TASK ITEM
Your reply should contain only the line with "BT pin RXD: A5 -> D2" and the lines after it through the end of the data, each written out exactly.

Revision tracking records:
□ □ □ □
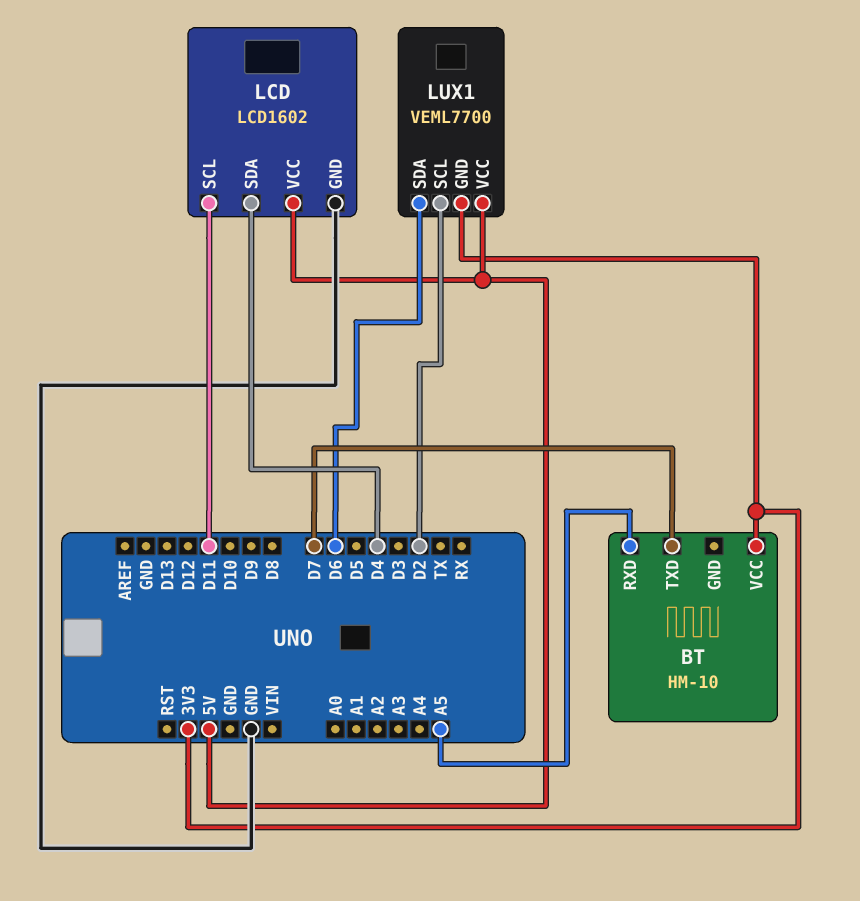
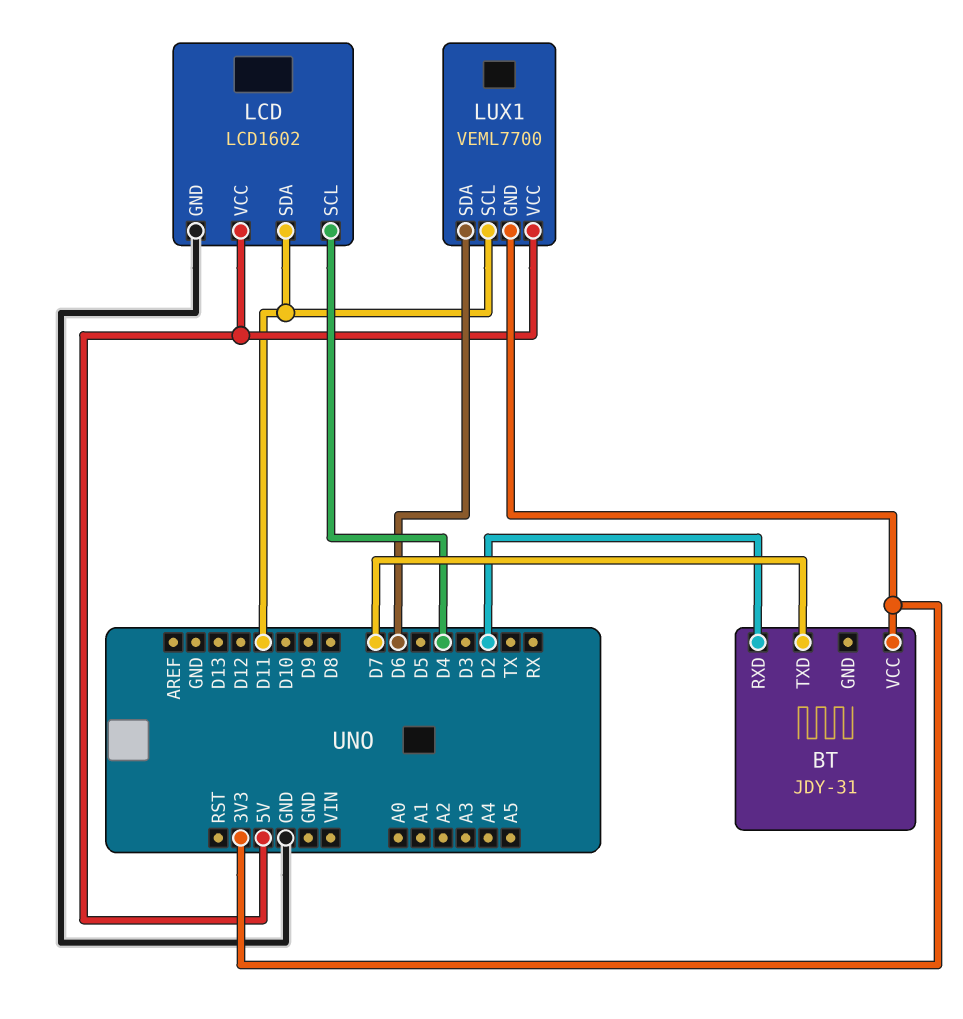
BT: HM-10 -> JDY-31
BT pin RXD: A5 -> D2
LCD pin SCL: D11 -> D4
LCD pin SDA: D4 -> D11
LUX1 pin SCL: D2 -> D11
□ □ □ □
ANSWER BOX
BT pin RXD: A5 -> D2
LCD pin SCL: D11 -> D4
LCD pin SDA: D4 -> D11
LUX1 pin SCL: D2 -> D11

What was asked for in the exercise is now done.